─── Listed entries
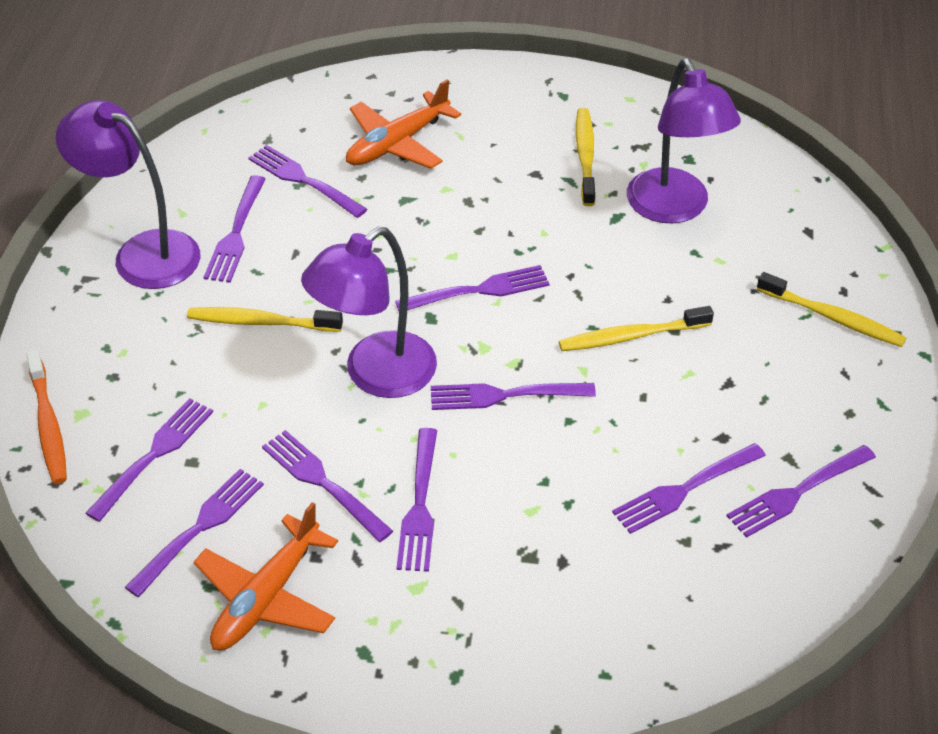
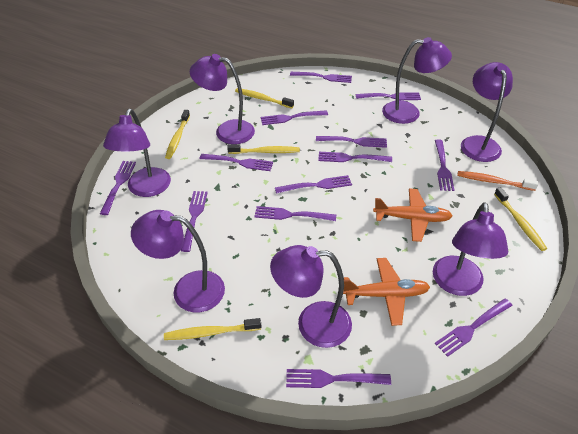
purple fork: 10 -> 13
purple lamp: 3 -> 7
yellow toothbrush: 4 -> 5

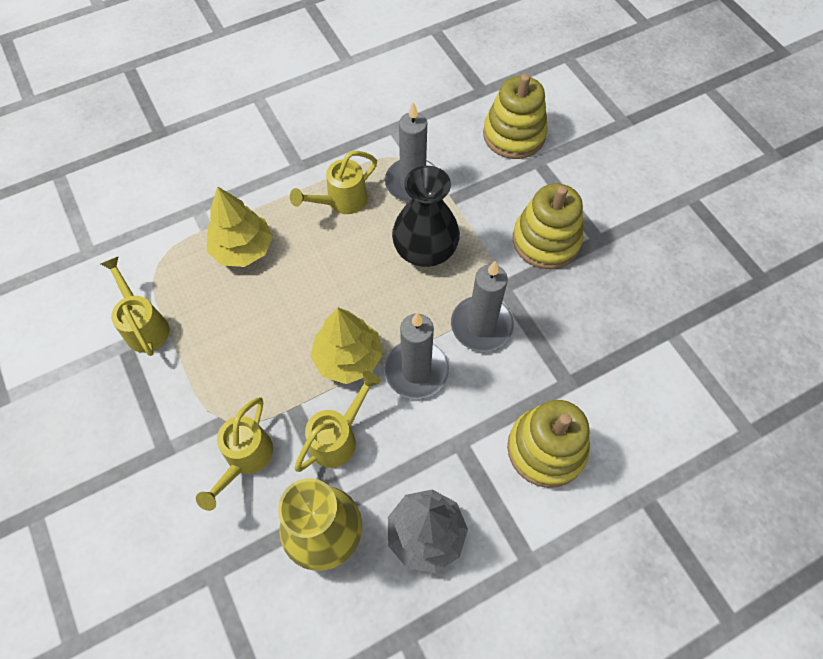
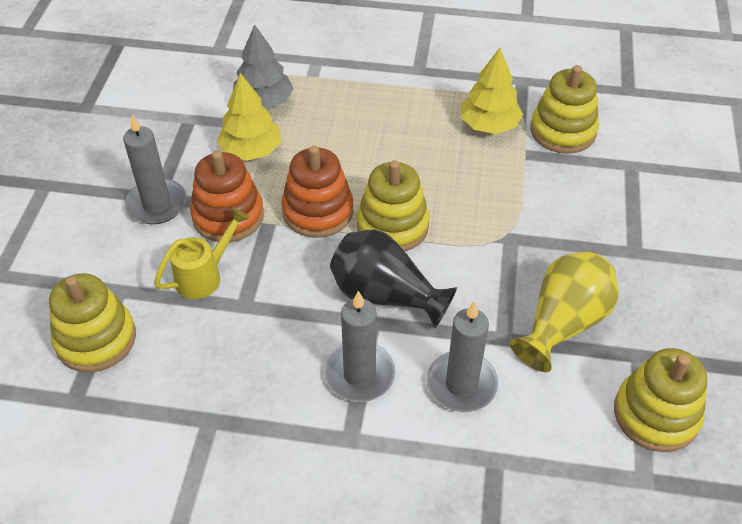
orange stacking toy: 0 -> 2
yellow stacking toy: 3 -> 4
yellow watering can: 4 -> 1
──────
*Work to be completed*: Please show all lines from the entries that contain the word "yellow".

*Exercise response*:
yellow toothbrush: 4 -> 5
yellow stacking toy: 3 -> 4
yellow watering can: 4 -> 1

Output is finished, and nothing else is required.